# Task description
Instruction for the entries that follow: retype exactly the lines from the line with "red tape: 1 -> 6" to the line with "blue ring: 5 -> 4", both included, and omit all others.

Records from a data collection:
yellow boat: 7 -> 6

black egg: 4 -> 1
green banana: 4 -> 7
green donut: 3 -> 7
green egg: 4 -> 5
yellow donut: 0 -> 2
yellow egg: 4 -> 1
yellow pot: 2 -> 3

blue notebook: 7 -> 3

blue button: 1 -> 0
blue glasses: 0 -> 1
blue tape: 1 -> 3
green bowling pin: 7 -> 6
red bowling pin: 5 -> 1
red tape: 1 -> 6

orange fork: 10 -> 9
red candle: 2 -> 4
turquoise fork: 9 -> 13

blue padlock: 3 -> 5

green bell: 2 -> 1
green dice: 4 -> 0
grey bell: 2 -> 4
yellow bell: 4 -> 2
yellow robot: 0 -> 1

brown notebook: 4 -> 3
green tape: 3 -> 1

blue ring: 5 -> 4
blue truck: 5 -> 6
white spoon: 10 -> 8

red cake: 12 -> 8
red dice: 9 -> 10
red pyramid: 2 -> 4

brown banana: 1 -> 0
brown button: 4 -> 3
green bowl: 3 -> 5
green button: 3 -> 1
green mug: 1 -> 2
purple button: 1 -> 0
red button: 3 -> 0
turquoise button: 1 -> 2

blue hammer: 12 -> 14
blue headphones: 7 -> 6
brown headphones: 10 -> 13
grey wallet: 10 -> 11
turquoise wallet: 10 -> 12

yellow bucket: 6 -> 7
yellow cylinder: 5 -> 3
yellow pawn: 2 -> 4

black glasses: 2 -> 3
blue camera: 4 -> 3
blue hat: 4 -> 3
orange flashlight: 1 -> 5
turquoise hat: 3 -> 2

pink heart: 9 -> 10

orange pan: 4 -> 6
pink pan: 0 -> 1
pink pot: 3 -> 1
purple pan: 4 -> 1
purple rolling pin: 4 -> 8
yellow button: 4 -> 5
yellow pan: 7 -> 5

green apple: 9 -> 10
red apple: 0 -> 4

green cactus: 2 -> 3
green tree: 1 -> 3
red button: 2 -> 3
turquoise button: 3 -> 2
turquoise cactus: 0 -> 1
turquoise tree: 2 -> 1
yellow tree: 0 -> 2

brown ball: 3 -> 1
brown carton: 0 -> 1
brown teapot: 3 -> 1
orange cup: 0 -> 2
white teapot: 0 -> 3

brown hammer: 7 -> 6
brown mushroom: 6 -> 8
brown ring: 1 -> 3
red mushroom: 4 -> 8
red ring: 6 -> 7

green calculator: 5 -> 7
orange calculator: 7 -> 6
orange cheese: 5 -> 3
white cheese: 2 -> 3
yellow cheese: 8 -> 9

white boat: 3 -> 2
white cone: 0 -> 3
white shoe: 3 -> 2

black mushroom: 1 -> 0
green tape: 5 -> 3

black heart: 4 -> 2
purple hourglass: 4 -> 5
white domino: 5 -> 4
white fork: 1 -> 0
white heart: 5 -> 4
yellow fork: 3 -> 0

# Exercise answer
red tape: 1 -> 6

orange fork: 10 -> 9
red candle: 2 -> 4
turquoise fork: 9 -> 13

blue padlock: 3 -> 5

green bell: 2 -> 1
green dice: 4 -> 0
grey bell: 2 -> 4
yellow bell: 4 -> 2
yellow robot: 0 -> 1

brown notebook: 4 -> 3
green tape: 3 -> 1

blue ring: 5 -> 4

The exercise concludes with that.